Present the stretch from the first line of the items through the line containing "Monrovia: 7:25 -> 7:10" as a numbered list, omitting blank lines.

Stored records
## Begin

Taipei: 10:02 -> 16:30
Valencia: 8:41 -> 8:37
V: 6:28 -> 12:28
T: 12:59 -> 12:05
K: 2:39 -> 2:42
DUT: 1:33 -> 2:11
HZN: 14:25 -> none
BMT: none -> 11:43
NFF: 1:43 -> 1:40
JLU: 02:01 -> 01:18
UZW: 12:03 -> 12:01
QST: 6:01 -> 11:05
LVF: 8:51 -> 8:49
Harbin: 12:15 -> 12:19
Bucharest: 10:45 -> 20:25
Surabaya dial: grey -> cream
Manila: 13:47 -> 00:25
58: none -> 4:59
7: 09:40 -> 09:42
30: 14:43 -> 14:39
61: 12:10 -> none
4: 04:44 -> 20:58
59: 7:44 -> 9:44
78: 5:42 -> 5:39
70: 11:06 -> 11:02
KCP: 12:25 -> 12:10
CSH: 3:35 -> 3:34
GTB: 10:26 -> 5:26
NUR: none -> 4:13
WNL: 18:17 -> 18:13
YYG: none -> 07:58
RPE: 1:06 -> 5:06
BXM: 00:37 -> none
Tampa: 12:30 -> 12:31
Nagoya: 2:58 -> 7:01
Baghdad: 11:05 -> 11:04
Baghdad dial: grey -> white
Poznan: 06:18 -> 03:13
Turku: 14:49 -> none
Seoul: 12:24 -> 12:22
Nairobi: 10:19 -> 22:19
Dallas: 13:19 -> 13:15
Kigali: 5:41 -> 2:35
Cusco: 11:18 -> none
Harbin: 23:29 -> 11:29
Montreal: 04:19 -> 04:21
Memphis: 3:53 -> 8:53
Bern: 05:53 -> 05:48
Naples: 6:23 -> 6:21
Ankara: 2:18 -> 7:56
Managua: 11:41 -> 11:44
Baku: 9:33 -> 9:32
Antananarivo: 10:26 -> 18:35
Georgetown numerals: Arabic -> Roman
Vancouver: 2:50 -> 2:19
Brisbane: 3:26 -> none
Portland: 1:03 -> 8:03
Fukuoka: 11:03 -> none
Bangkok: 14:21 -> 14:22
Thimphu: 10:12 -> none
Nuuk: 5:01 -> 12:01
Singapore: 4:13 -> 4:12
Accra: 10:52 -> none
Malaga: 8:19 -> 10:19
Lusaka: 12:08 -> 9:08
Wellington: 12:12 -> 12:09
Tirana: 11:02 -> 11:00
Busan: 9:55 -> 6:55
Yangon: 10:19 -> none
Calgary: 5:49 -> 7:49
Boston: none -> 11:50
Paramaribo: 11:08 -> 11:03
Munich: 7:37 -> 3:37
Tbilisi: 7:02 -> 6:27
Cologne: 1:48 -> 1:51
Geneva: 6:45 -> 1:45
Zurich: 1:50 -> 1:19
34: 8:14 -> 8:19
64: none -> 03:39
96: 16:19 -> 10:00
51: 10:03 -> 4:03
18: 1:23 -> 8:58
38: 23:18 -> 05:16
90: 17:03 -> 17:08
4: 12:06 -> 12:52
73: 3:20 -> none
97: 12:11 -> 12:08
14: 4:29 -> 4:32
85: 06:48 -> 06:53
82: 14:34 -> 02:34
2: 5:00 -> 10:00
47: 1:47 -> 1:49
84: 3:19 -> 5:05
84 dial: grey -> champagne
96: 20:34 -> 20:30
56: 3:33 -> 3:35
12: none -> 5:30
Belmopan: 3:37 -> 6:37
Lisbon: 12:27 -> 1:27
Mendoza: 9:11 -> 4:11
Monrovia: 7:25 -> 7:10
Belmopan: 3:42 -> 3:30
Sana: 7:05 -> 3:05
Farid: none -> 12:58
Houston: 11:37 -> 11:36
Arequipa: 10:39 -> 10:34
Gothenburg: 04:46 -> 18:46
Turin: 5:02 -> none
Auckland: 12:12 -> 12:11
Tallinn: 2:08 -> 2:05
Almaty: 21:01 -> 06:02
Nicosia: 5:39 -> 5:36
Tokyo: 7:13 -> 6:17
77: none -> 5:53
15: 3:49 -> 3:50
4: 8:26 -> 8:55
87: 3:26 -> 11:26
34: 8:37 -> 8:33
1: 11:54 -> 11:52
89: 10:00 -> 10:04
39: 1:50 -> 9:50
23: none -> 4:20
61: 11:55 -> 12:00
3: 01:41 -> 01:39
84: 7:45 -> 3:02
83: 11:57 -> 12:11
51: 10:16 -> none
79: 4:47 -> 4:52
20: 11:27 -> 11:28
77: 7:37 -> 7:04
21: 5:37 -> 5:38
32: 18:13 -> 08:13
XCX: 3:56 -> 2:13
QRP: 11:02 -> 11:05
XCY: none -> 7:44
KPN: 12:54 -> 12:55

## End

| OUTPUT BELOW |
1. Taipei: 10:02 -> 16:30
2. Valencia: 8:41 -> 8:37
3. V: 6:28 -> 12:28
4. T: 12:59 -> 12:05
5. K: 2:39 -> 2:42
6. DUT: 1:33 -> 2:11
7. HZN: 14:25 -> none
8. BMT: none -> 11:43
9. NFF: 1:43 -> 1:40
10. JLU: 02:01 -> 01:18
11. UZW: 12:03 -> 12:01
12. QST: 6:01 -> 11:05
13. LVF: 8:51 -> 8:49
14. Harbin: 12:15 -> 12:19
15. Bucharest: 10:45 -> 20:25
16. Surabaya dial: grey -> cream
17. Manila: 13:47 -> 00:25
18. 58: none -> 4:59
19. 7: 09:40 -> 09:42
20. 30: 14:43 -> 14:39
21. 61: 12:10 -> none
22. 4: 04:44 -> 20:58
23. 59: 7:44 -> 9:44
24. 78: 5:42 -> 5:39
25. 70: 11:06 -> 11:02
26. KCP: 12:25 -> 12:10
27. CSH: 3:35 -> 3:34
28. GTB: 10:26 -> 5:26
29. NUR: none -> 4:13
30. WNL: 18:17 -> 18:13
31. YYG: none -> 07:58
32. RPE: 1:06 -> 5:06
33. BXM: 00:37 -> none
34. Tampa: 12:30 -> 12:31
35. Nagoya: 2:58 -> 7:01
36. Baghdad: 11:05 -> 11:04
37. Baghdad dial: grey -> white
38. Poznan: 06:18 -> 03:13
39. Turku: 14:49 -> none
40. Seoul: 12:24 -> 12:22
41. Nairobi: 10:19 -> 22:19
42. Dallas: 13:19 -> 13:15
43. Kigali: 5:41 -> 2:35
44. Cusco: 11:18 -> none
45. Harbin: 23:29 -> 11:29
46. Montreal: 04:19 -> 04:21
47. Memphis: 3:53 -> 8:53
48. Bern: 05:53 -> 05:48
49. Naples: 6:23 -> 6:21
50. Ankara: 2:18 -> 7:56
51. Managua: 11:41 -> 11:44
52. Baku: 9:33 -> 9:32
53. Antananarivo: 10:26 -> 18:35
54. Georgetown numerals: Arabic -> Roman
55. Vancouver: 2:50 -> 2:19
56. Brisbane: 3:26 -> none
57. Portland: 1:03 -> 8:03
58. Fukuoka: 11:03 -> none
59. Bangkok: 14:21 -> 14:22
60. Thimphu: 10:12 -> none
61. Nuuk: 5:01 -> 12:01
62. Singapore: 4:13 -> 4:12
63. Accra: 10:52 -> none
64. Malaga: 8:19 -> 10:19
65. Lusaka: 12:08 -> 9:08
66. Wellington: 12:12 -> 12:09
67. Tirana: 11:02 -> 11:00
68. Busan: 9:55 -> 6:55
69. Yangon: 10:19 -> none
70. Calgary: 5:49 -> 7:49
71. Boston: none -> 11:50
72. Paramaribo: 11:08 -> 11:03
73. Munich: 7:37 -> 3:37
74. Tbilisi: 7:02 -> 6:27
75. Cologne: 1:48 -> 1:51
76. Geneva: 6:45 -> 1:45
77. Zurich: 1:50 -> 1:19
78. 34: 8:14 -> 8:19
79. 64: none -> 03:39
80. 96: 16:19 -> 10:00
81. 51: 10:03 -> 4:03
82. 18: 1:23 -> 8:58
83. 38: 23:18 -> 05:16
84. 90: 17:03 -> 17:08
85. 4: 12:06 -> 12:52
86. 73: 3:20 -> none
87. 97: 12:11 -> 12:08
88. 14: 4:29 -> 4:32
89. 85: 06:48 -> 06:53
90. 82: 14:34 -> 02:34
91. 2: 5:00 -> 10:00
92. 47: 1:47 -> 1:49
93. 84: 3:19 -> 5:05
94. 84 dial: grey -> champagne
95. 96: 20:34 -> 20:30
96. 56: 3:33 -> 3:35
97. 12: none -> 5:30
98. Belmopan: 3:37 -> 6:37
99. Lisbon: 12:27 -> 1:27
100. Mendoza: 9:11 -> 4:11
101. Monrovia: 7:25 -> 7:10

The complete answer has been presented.